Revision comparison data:
%%

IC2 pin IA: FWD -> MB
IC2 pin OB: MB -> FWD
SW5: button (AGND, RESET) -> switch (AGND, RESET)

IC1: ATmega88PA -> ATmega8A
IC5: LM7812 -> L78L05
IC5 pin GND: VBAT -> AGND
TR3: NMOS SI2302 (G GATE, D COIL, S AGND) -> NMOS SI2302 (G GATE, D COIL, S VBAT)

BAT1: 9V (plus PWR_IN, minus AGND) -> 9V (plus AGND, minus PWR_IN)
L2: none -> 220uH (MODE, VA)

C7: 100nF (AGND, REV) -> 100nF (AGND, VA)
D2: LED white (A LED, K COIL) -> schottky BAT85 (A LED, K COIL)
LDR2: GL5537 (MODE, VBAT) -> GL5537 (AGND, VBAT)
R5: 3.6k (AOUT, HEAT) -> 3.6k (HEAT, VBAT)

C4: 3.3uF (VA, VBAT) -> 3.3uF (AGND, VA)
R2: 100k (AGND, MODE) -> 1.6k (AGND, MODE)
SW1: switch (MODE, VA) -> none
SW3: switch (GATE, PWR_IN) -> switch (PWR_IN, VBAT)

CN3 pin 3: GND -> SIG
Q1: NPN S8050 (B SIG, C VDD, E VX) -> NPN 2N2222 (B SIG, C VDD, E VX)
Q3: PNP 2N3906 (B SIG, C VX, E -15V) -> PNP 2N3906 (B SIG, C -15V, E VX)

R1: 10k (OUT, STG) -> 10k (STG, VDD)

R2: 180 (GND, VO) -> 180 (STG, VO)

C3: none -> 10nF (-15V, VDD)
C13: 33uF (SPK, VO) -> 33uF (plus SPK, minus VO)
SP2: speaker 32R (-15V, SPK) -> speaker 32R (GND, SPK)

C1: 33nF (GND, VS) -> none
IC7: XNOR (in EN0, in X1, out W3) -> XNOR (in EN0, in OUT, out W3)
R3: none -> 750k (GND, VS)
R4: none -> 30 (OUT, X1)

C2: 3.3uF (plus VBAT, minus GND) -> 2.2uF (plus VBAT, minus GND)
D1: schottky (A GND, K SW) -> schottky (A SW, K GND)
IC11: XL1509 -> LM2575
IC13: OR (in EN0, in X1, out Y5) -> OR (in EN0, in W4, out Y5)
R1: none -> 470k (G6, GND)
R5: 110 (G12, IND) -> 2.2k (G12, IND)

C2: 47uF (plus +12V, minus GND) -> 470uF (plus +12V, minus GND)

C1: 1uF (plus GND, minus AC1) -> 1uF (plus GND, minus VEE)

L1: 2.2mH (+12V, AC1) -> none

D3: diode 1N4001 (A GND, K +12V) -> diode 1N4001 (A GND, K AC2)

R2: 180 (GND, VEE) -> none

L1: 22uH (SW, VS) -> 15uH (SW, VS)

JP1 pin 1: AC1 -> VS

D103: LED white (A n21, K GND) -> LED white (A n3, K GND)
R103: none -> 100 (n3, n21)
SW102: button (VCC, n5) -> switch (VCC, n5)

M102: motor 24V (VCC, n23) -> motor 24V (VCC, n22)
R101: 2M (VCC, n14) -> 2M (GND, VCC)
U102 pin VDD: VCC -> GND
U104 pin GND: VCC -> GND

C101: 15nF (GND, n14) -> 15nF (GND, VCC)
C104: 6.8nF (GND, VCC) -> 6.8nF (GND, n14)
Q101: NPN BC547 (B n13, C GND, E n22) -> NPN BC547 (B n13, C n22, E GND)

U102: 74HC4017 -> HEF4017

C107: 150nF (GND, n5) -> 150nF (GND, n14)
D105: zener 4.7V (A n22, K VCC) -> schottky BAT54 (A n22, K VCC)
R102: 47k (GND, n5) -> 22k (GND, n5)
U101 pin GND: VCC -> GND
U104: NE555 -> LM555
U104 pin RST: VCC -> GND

%%

Only the lines above starting at the line that holds "R5: 110 (G12, IND) -> 2.2k (G12, IND)" and ending at the line that holds "M102: motor 24V" are to be repeated, exactly and in full.

* WRITTEN REPLY
R5: 110 (G12, IND) -> 2.2k (G12, IND)

C2: 47uF (plus +12V, minus GND) -> 470uF (plus +12V, minus GND)

C1: 1uF (plus GND, minus AC1) -> 1uF (plus GND, minus VEE)

L1: 2.2mH (+12V, AC1) -> none

D3: diode 1N4001 (A GND, K +12V) -> diode 1N4001 (A GND, K AC2)

R2: 180 (GND, VEE) -> none

L1: 22uH (SW, VS) -> 15uH (SW, VS)

JP1 pin 1: AC1 -> VS

D103: LED white (A n21, K GND) -> LED white (A n3, K GND)
R103: none -> 100 (n3, n21)
SW102: button (VCC, n5) -> switch (VCC, n5)

M102: motor 24V (VCC, n23) -> motor 24V (VCC, n22)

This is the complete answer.